ARBEITSAUFTRAG:
Nenne jede Zeile aus dem Material unten, die die Zeichenfolge „shortInstrumentName“ enthält. Groß- und Kleinschreibung muss dabei übereinstimmen.

MATERIAL:
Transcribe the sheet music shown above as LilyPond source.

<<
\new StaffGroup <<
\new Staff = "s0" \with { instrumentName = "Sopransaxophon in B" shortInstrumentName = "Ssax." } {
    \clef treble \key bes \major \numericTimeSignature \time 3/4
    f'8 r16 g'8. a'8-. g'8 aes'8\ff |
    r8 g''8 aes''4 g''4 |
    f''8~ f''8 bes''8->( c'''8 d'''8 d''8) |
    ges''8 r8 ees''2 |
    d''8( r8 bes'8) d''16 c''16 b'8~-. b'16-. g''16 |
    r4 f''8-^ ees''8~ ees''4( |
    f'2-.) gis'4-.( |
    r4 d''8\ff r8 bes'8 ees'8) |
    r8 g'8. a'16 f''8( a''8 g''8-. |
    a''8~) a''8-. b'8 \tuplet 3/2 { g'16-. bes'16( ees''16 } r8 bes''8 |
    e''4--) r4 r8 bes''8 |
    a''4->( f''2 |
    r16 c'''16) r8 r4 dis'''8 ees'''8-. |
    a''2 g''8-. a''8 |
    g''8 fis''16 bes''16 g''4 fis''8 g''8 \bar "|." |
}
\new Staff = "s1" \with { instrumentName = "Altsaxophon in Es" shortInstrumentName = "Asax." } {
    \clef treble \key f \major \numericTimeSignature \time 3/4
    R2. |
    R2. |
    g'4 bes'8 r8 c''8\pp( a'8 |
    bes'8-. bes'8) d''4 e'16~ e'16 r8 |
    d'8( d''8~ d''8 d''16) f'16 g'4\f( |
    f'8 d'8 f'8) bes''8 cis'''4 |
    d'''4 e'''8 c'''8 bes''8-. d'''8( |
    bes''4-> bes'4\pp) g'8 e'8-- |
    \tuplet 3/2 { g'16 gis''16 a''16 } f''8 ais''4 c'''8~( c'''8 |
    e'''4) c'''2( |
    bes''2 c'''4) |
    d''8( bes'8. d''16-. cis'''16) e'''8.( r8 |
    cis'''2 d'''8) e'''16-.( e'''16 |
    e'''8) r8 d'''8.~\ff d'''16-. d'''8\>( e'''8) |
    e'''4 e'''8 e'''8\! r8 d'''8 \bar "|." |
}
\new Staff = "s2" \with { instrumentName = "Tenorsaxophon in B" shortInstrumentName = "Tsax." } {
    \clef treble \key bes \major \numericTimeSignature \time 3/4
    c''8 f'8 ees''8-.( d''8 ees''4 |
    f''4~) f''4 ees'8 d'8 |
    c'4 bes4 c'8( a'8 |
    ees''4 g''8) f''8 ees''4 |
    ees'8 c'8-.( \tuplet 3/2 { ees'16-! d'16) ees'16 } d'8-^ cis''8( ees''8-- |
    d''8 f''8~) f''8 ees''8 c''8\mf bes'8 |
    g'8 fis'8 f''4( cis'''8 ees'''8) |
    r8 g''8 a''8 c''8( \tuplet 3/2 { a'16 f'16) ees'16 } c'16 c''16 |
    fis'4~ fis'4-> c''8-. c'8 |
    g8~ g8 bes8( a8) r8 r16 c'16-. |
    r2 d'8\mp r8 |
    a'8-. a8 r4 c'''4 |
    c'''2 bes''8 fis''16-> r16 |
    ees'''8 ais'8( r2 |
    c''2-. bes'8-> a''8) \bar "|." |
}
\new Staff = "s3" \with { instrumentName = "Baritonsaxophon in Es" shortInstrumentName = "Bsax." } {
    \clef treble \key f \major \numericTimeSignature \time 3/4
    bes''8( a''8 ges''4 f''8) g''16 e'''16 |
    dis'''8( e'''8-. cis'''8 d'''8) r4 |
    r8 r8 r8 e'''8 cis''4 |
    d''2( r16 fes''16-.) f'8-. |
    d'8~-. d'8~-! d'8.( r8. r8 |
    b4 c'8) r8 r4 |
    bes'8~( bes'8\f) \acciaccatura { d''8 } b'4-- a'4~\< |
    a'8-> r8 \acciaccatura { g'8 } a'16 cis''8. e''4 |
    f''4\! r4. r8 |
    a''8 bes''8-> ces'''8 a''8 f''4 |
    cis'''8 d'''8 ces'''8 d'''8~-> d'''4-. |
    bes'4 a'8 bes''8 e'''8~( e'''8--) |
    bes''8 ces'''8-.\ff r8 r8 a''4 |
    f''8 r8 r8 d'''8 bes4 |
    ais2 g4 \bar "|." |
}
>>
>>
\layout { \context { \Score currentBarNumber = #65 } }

LÖSUNG:
\new Staff = "s0" \with { instrumentName = "Sopransaxophon in B" shortInstrumentName = "Ssax." } {
\new Staff = "s1" \with { instrumentName = "Altsaxophon in Es" shortInstrumentName = "Asax." } {
\new Staff = "s2" \with { instrumentName = "Tenorsaxophon in B" shortInstrumentName = "Tsax." } {
\new Staff = "s3" \with { instrumentName = "Baritonsaxophon in Es" shortInstrumentName = "Bsax." } {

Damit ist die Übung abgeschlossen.